Return verbatim every line of the records from the line containing "black arrow: rotated 18 degrees clockwise" up to and including the final line, leaving the pictures out of the answer.

-------- Records supplied

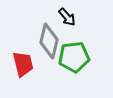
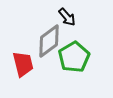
gray diamond: rotated 40 degrees clockwise
green pentagon: rotated 24 degrees counterclockwise
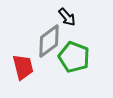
green pentagon: rotated 20 degrees counterclockwise
red trapezoid: moved 3 px down
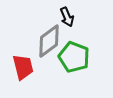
black arrow: rotated 18 degrees clockwise
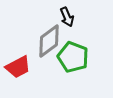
green pentagon: moved 1 px left
red trapezoid: moved 5 px left; rotated 76 degrees clockwise
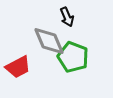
gray diamond: rotated 76 degrees counterclockwise
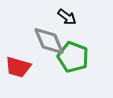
black arrow: rotated 30 degrees counterclockwise
red trapezoid: rotated 44 degrees clockwise
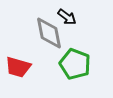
gray diamond: moved 8 px up; rotated 12 degrees clockwise
green pentagon: moved 2 px right, 7 px down
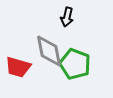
black arrow: rotated 66 degrees clockwise
gray diamond: moved 18 px down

----------------

▸ Final result:
black arrow: rotated 18 degrees clockwise
green pentagon: moved 1 px left
red trapezoid: moved 5 px left; rotated 76 degrees clockwise
gray diamond: rotated 76 degrees counterclockwise
black arrow: rotated 30 degrees counterclockwise
red trapezoid: rotated 44 degrees clockwise
gray diamond: moved 8 px up; rotated 12 degrees clockwise
green pentagon: moved 2 px right, 7 px down
black arrow: rotated 66 degrees clockwise
gray diamond: moved 18 px down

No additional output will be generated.